_Required action_. Where does the word "stick" occur in the material? Copy each line that has it.

_Exercise data_.
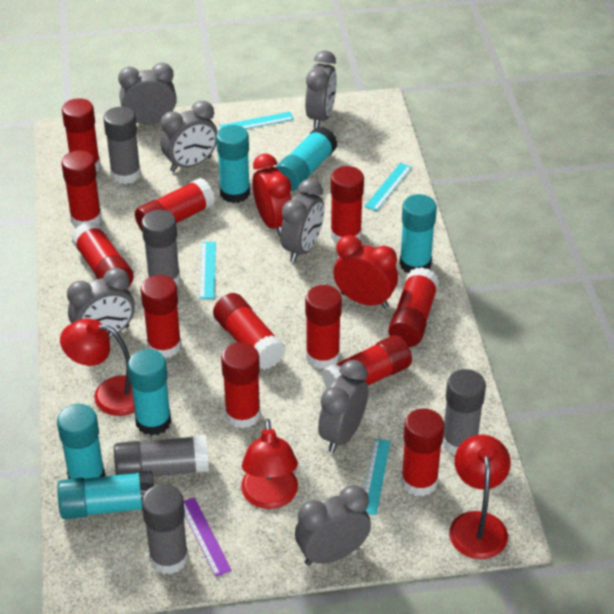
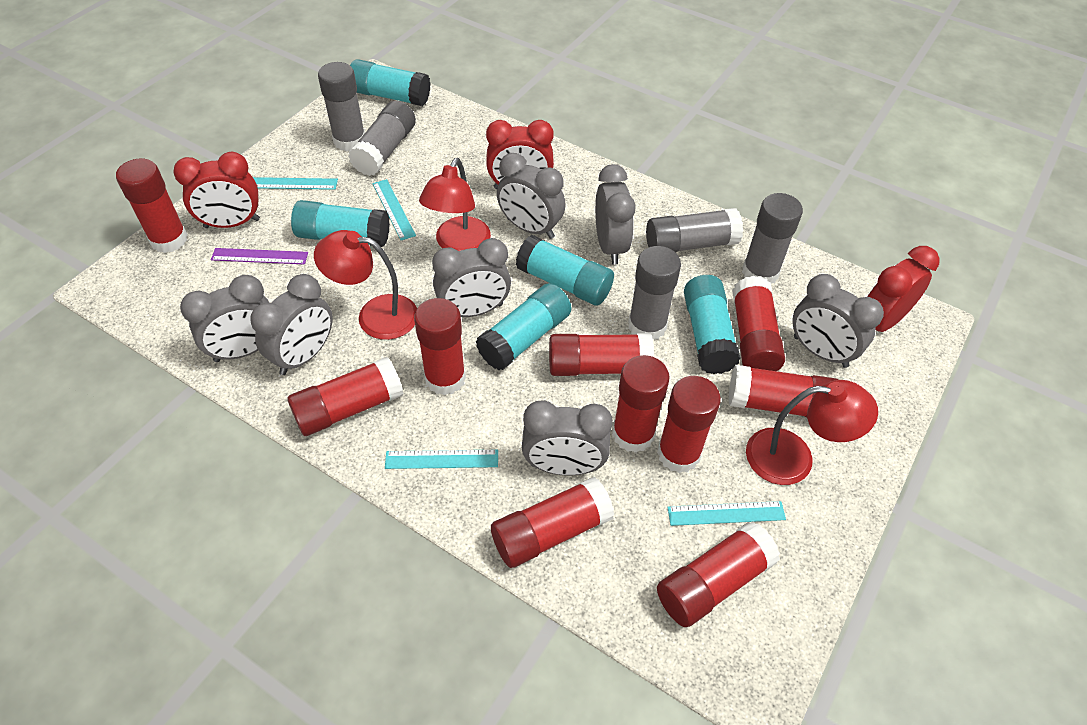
red clock: 2 -> 3
red glue stick: 12 -> 10
turquoise glue stick: 6 -> 5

_Solution_.
red glue stick: 12 -> 10
turquoise glue stick: 6 -> 5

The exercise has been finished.